⟨

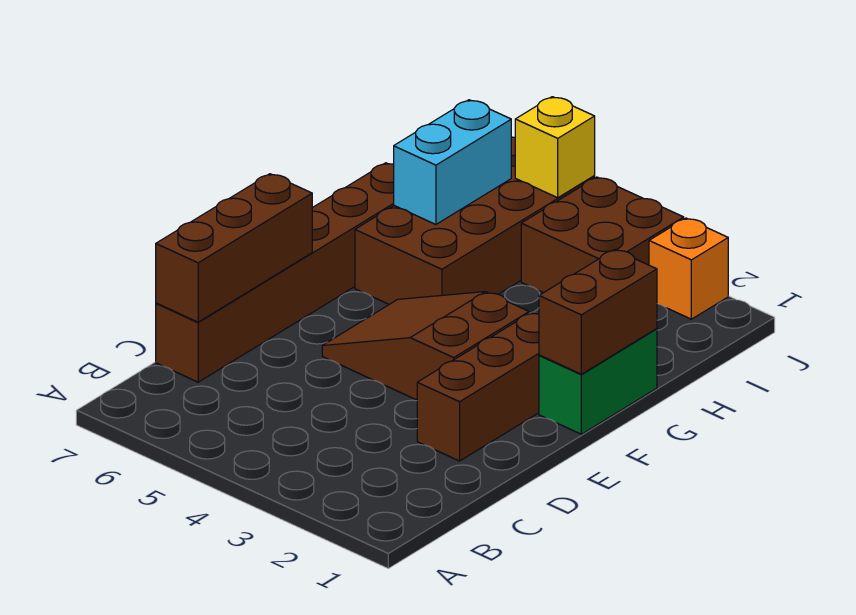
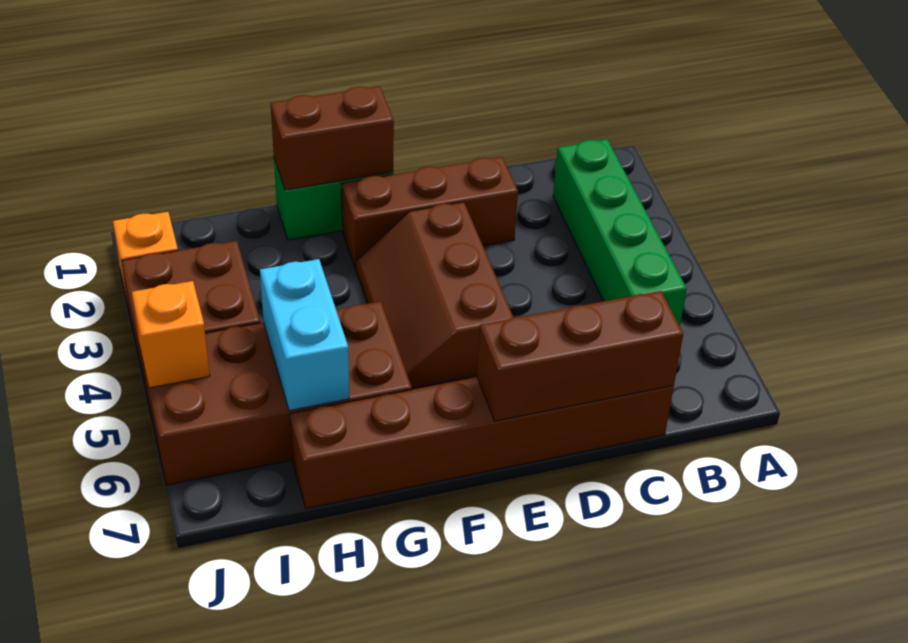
none -> green brick B2:B5 level 1
brown slope E3:F5 level 1 top 3 -> brown slope E3:F5 level 1 top E
cyan brick H6:I6 level 2 -> cyan brick H5:H6 level 2
yellow brick J5 level 2 -> orange brick J5 level 2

⟩

Total the lines of the data that include the word "brick", and give that total as the sole response.

ANSWER SPACE:
3